## [Task brief]
Pull out each line in the items below that contains the string "kern". Treat uppercase and lowercase letters as different.

------------------------------------------------------------

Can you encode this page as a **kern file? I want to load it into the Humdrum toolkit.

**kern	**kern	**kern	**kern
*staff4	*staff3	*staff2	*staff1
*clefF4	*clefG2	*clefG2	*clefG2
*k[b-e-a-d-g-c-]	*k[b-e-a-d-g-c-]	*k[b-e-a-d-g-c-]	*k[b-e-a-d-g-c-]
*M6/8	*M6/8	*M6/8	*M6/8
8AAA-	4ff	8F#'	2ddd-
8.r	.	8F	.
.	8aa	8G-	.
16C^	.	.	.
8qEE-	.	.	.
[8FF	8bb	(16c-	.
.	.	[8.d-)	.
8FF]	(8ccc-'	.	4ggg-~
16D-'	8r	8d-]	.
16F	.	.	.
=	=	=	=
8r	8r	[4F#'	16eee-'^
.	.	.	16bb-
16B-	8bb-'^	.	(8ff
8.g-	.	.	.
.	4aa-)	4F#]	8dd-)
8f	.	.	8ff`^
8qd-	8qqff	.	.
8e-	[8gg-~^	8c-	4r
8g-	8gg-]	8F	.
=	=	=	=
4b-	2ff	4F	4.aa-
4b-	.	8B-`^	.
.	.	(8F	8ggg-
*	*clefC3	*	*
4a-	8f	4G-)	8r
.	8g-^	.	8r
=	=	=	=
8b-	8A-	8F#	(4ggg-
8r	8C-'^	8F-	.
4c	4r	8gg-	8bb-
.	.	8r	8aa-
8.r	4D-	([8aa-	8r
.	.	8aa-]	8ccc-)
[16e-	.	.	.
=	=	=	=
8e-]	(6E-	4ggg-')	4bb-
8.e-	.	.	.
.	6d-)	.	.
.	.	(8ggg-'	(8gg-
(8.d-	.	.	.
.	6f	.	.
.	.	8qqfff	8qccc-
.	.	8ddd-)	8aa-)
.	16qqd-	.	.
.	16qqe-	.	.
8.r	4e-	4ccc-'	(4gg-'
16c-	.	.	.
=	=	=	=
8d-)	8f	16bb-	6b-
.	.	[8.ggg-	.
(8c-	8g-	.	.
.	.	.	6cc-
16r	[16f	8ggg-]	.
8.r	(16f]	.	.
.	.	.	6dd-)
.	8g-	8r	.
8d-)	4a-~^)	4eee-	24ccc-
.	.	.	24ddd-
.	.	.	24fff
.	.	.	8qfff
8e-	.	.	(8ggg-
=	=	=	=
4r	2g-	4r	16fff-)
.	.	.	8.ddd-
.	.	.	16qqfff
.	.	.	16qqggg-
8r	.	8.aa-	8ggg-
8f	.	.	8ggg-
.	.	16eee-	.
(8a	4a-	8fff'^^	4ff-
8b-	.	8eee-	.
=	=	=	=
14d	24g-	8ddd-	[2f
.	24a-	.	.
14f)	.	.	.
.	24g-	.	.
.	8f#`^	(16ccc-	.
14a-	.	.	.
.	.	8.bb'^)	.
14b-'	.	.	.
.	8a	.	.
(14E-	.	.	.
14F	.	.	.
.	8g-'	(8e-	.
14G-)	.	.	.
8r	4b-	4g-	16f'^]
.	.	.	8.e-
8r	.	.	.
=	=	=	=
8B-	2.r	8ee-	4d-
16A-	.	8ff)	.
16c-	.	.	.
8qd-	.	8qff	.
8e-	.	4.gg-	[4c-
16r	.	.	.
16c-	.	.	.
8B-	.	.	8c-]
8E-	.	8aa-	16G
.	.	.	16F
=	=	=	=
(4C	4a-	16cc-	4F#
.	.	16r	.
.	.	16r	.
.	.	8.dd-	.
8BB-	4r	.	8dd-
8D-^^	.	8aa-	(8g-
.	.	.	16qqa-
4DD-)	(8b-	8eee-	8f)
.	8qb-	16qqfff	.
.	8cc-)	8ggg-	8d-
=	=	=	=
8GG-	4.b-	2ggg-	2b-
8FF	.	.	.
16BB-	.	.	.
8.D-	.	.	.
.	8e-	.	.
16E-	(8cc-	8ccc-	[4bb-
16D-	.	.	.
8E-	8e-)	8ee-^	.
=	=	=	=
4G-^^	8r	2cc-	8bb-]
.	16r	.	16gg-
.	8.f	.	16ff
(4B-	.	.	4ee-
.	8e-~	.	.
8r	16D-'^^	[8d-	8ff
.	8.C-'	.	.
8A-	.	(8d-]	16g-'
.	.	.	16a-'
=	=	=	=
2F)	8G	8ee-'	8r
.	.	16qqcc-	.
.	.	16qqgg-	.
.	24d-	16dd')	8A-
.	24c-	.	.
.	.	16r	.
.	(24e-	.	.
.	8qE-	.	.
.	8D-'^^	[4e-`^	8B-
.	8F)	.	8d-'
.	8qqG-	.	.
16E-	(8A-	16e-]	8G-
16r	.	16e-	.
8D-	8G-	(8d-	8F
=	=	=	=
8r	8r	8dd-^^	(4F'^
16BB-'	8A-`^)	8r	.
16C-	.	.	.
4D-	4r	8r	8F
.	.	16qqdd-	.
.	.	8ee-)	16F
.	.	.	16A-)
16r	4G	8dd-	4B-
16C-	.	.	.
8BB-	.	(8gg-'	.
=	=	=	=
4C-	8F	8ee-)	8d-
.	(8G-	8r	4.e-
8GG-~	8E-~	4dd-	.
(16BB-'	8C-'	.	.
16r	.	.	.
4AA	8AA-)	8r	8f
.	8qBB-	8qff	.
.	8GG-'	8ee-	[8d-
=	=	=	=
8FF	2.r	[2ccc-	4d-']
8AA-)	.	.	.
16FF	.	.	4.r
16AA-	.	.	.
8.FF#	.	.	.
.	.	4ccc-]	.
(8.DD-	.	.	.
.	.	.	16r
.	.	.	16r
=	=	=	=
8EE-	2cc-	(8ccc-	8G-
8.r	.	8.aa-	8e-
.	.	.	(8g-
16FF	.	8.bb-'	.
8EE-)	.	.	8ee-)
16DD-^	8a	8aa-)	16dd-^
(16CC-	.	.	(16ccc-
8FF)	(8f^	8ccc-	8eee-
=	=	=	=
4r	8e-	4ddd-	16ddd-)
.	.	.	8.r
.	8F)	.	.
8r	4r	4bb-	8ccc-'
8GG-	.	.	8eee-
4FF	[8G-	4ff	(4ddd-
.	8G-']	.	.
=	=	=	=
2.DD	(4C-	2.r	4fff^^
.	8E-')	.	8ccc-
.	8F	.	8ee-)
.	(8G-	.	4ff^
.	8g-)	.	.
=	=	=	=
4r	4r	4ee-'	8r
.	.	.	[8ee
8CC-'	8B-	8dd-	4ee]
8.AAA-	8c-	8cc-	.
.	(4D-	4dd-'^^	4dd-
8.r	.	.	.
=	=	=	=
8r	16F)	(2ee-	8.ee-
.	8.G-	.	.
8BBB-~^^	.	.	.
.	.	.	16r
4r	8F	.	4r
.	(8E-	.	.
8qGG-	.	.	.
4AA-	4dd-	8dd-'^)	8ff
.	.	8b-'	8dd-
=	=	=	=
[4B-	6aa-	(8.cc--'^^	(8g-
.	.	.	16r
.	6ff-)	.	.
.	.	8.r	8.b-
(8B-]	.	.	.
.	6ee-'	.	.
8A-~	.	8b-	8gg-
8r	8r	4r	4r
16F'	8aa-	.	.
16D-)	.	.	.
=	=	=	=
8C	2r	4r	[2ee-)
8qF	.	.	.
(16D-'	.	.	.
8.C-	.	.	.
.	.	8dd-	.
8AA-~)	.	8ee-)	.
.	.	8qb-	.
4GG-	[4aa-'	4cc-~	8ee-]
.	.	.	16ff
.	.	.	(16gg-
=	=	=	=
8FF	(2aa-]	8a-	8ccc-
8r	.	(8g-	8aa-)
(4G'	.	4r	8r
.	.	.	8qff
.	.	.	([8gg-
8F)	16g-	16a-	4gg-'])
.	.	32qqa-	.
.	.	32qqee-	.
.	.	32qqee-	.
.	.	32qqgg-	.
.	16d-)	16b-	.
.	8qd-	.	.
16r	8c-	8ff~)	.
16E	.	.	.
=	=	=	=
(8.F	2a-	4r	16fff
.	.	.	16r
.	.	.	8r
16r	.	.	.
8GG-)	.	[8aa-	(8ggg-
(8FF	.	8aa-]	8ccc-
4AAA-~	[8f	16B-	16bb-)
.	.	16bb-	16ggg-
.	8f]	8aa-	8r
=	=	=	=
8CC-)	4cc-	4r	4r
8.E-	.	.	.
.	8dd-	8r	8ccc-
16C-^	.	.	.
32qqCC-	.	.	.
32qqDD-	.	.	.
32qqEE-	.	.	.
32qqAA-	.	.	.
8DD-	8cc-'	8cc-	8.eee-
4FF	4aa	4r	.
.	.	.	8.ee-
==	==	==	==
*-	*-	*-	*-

------------------------------------------------------------

## [Correct response]
Can you encode this page as a **kern file? I want to load it into the Humdrum toolkit.
**kern	**kern	**kern	**kern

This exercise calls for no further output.